- What you need to do
Apart from the pictures, please restate every entry below exactly.

• • • •

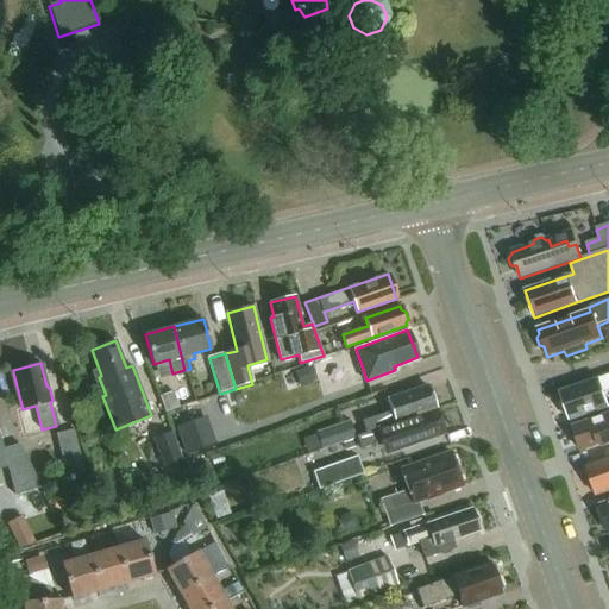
[(312,365),(294,371),(300,387),(316,381),(312,365)]
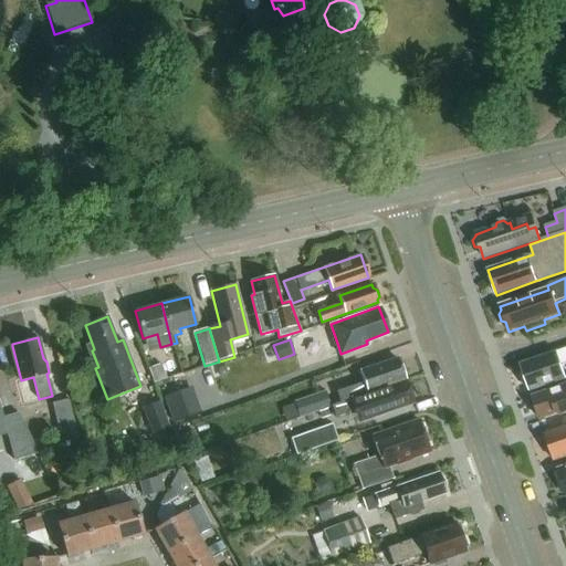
[(561,365),(565,363),(565,349),(521,366),(525,378),(523,381),(525,387),(530,389),(530,391),(565,379),(561,365)]
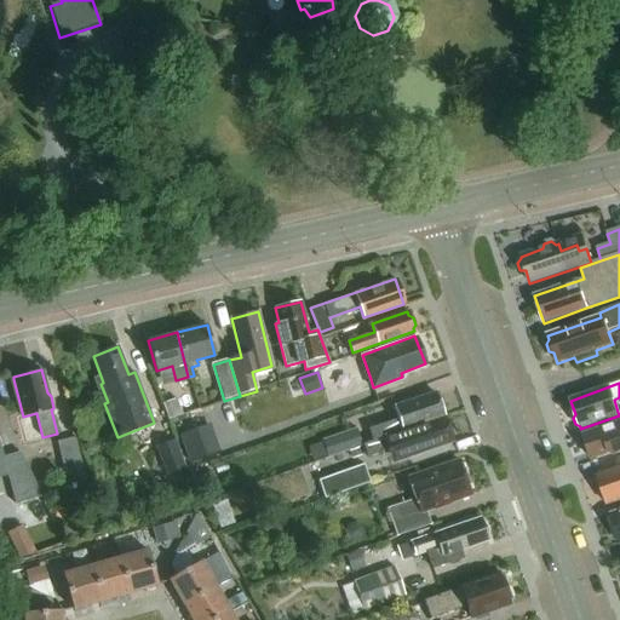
[(373,440),(373,441),(384,437),(384,436),(443,415),(435,391),(394,406),(397,418),(368,429),(373,440)]
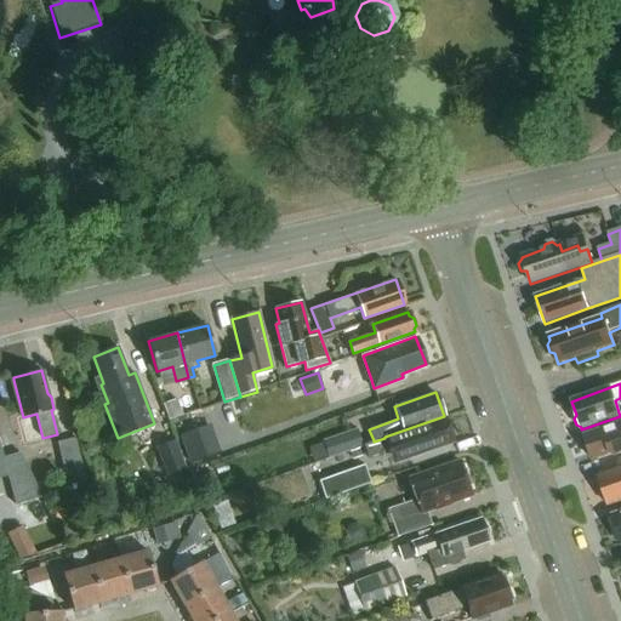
[(170,422),(183,417),(177,402),(164,406),(170,422)]
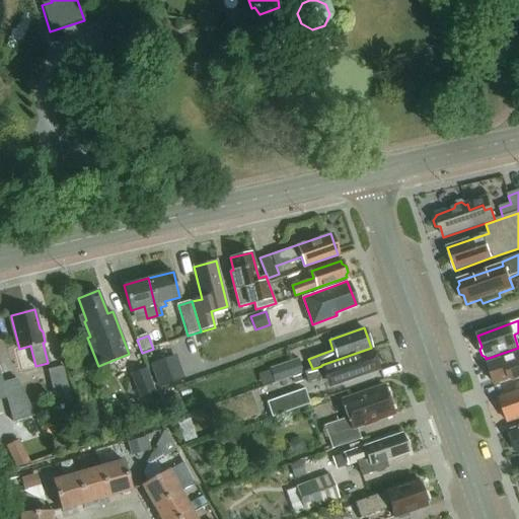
[(307,382),(322,377),(326,387),(378,369),(371,348),(321,365),(321,366),(312,369),(303,372),(307,382)]
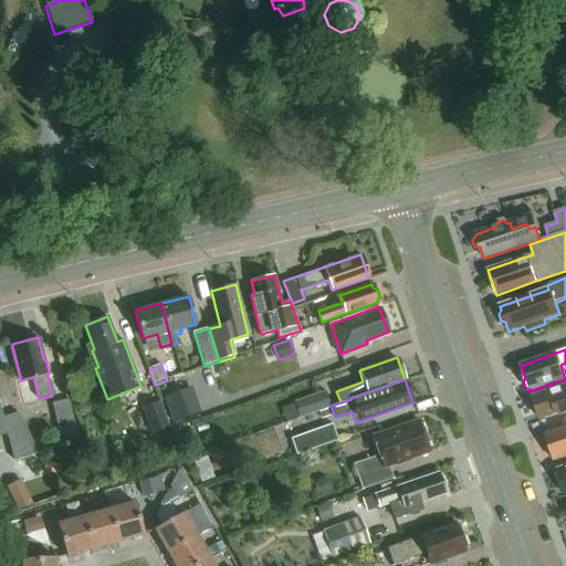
[(565,385),(532,397),(540,419),(555,415),(561,416),(565,413),(565,385)]
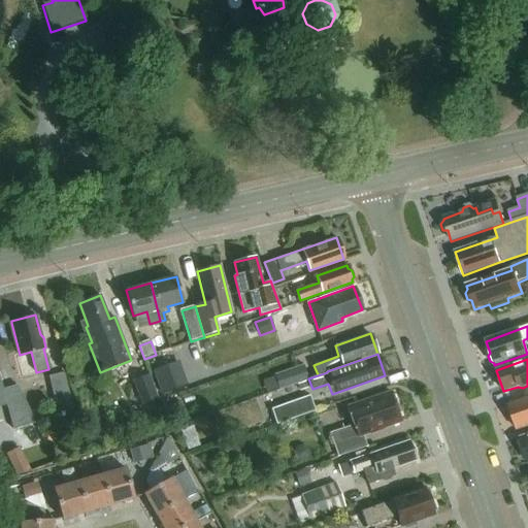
[(179,362),(153,370),(161,394),(188,386),(179,362)]
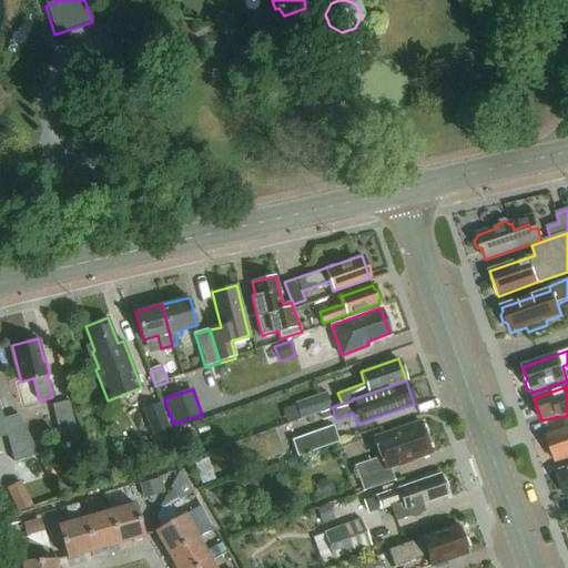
[(328,411),(332,408),(326,393),(295,404),(300,419),(318,413),(328,411)]
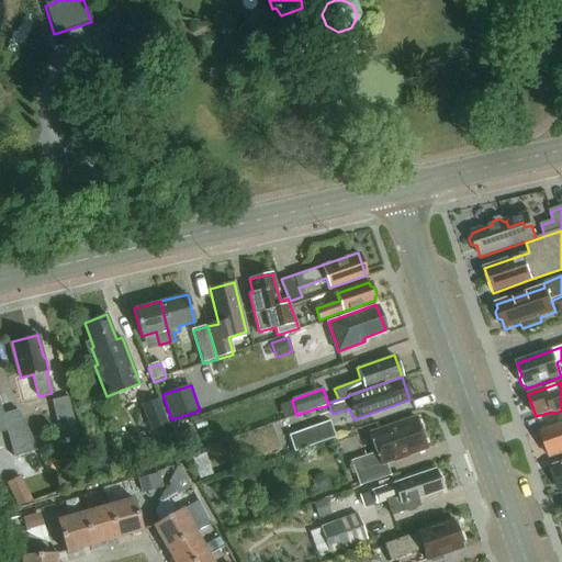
[(66,395),(52,400),(58,429),(74,426),(66,395)]
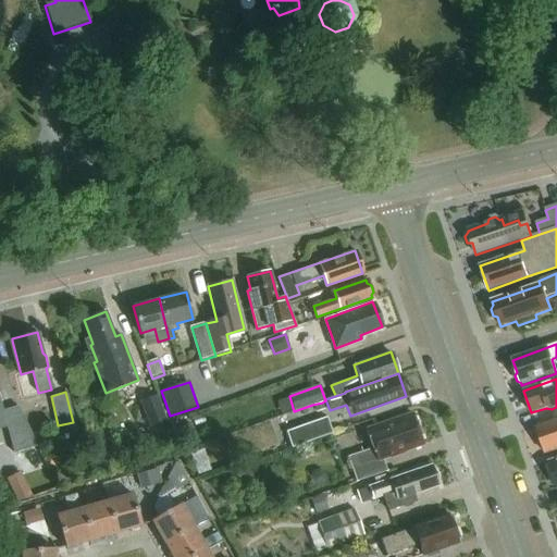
[(156,397),(140,403),(149,426),(164,421),(156,397)]
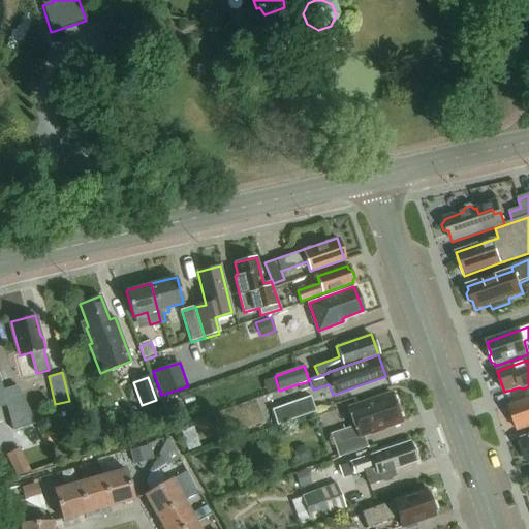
[(0,378),(0,405),(6,404),(13,429),(35,423),(17,384),(2,389),(1,381),(0,378)]
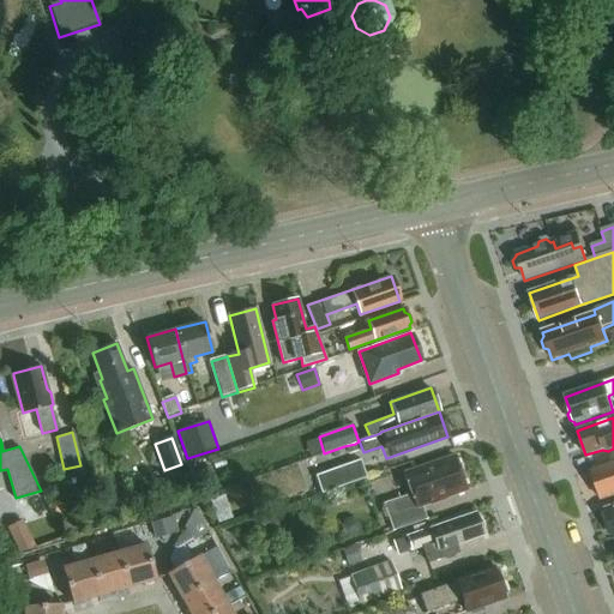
[(355,444),(344,446),(348,455),(357,451),(355,444)]
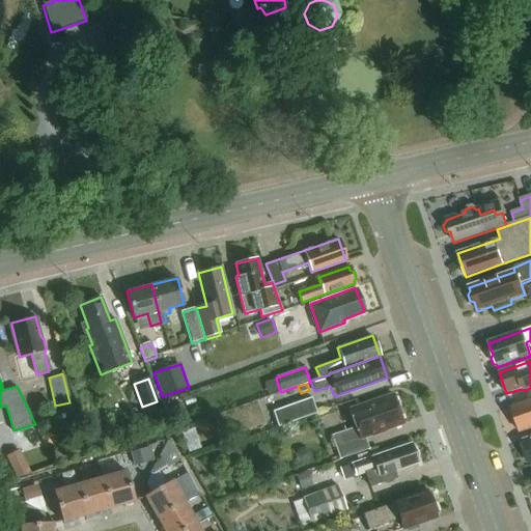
[(364,437),(402,422),(393,394),(350,410),(356,427),(331,436),(340,459),(369,448),(364,437)]
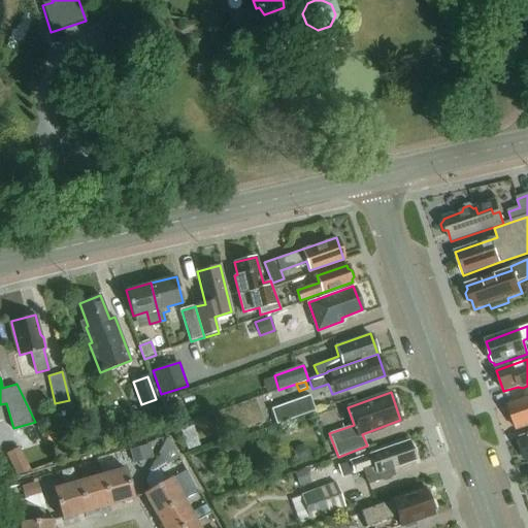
[(192,393),(182,396),(185,404),(195,400),(192,393)]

• • • •

- Answer for the task
[(312,365),(294,371),(300,387),(316,381),(312,365)]
[(561,365),(565,363),(565,349),(521,366),(525,378),(523,381),(525,387),(530,389),(530,391),(565,379),(561,365)]
[(373,440),(373,441),(384,437),(384,436),(443,415),(435,391),(394,406),(397,418),(368,429),(373,440)]
[(170,422),(183,417),(177,402),(164,406),(170,422)]
[(307,382),(322,377),(326,387),(378,369),(371,348),(321,365),(321,366),(312,369),(303,372),(307,382)]
[(565,385),(532,397),(540,419),(555,415),(561,416),(565,413),(565,385)]
[(179,362),(153,370),(161,394),(188,386),(179,362)]
[(328,411),(332,408),(326,393),(295,404),(300,419),(318,413),(328,411)]
[(66,395),(52,400),(58,429),(74,426),(66,395)]
[(156,397),(140,403),(149,426),(164,421),(156,397)]
[(0,378),(0,405),(6,404),(13,429),(35,423),(17,384),(2,389),(1,381),(0,378)]
[(355,444),(344,446),(348,455),(357,451),(355,444)]
[(364,437),(402,422),(393,394),(350,410),(356,427),(331,436),(340,459),(369,448),(364,437)]
[(192,393),(182,396),(185,404),(195,400),(192,393)]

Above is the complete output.